Request →
All of the entries below need repeating exactly, apart from their images.

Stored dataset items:
----

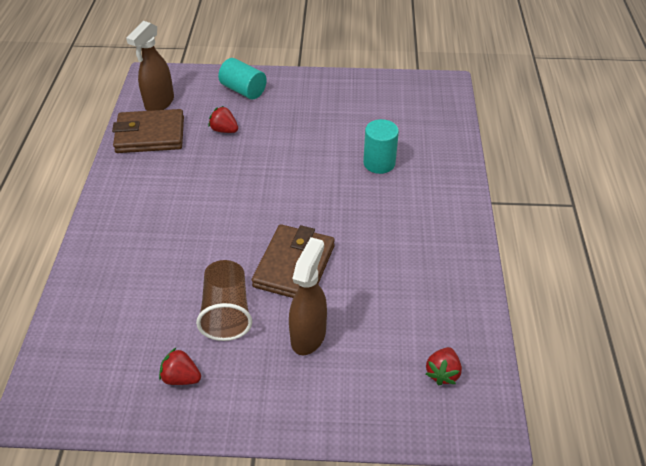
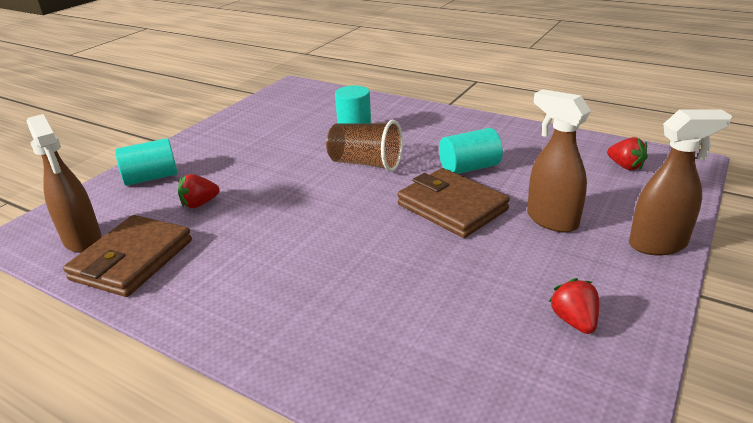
camera: 60 degrees left, 15 degrees down
red strawberry [159,348,201,385] -> red strawberry turned 120 degrees clockwise [549,278,599,334]
brown cup [196,260,252,341] -> brown cup moved to [326,120,403,172]
none -> turquoise cylinder [439,128,503,174]
none -> brown spray bottle [629,109,732,255]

----

Solution to the exercise →
camera: 60 degrees left, 15 degrees down
red strawberry [159,348,201,385] -> red strawberry turned 120 degrees clockwise [549,278,599,334]
brown cup [196,260,252,341] -> brown cup moved to [326,120,403,172]
none -> turquoise cylinder [439,128,503,174]
none -> brown spray bottle [629,109,732,255]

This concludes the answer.